**EXERCISE INPUTS:**

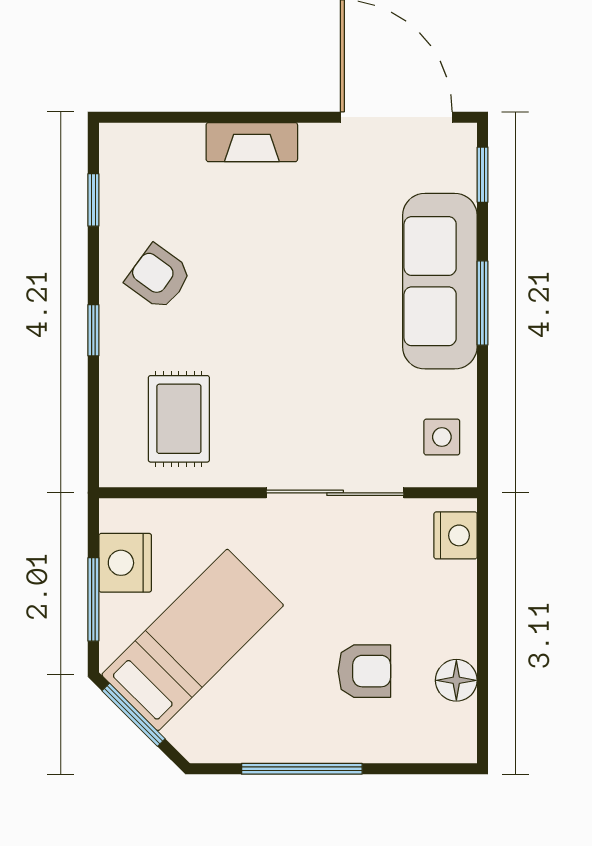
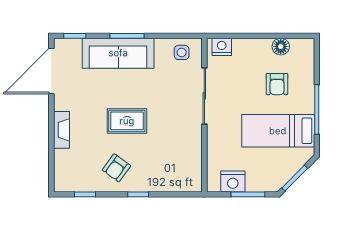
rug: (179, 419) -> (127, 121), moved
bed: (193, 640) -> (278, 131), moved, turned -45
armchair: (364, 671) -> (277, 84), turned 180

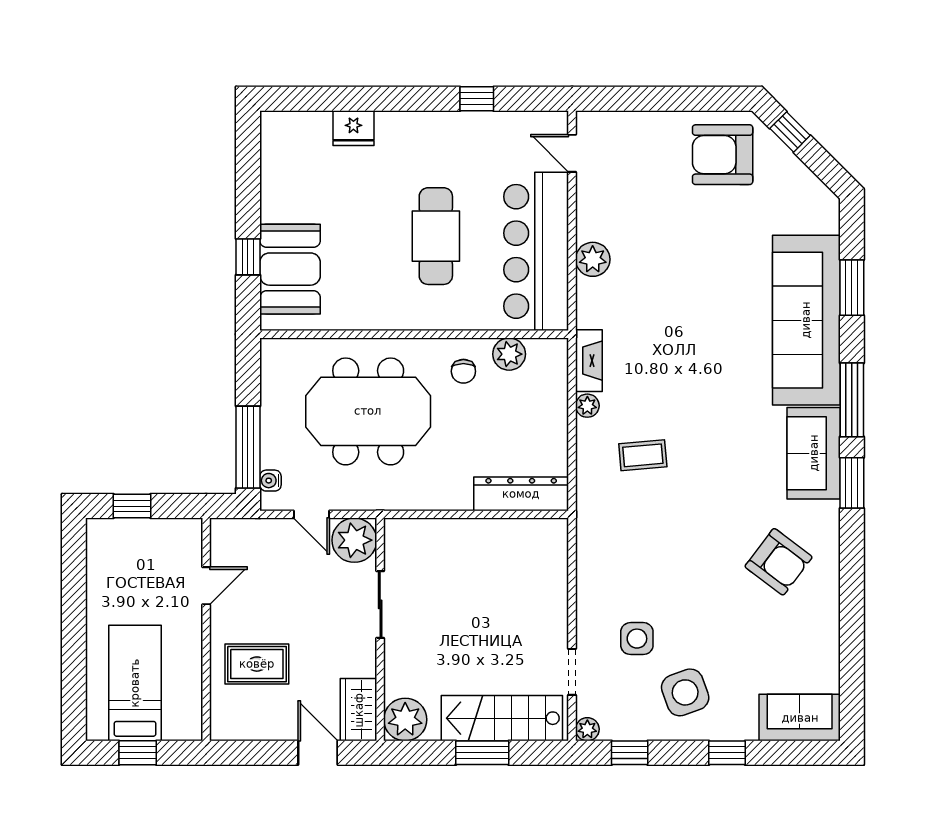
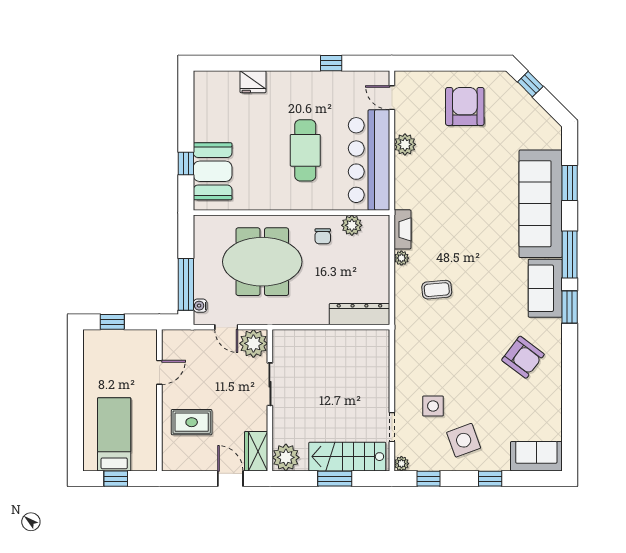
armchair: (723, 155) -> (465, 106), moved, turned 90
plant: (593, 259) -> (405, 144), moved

**WORK ORDER:** Tally the lines of the listing above that contain the word "turned" and state the result as a bare number.

**PROBLEM SOLUTION:** 3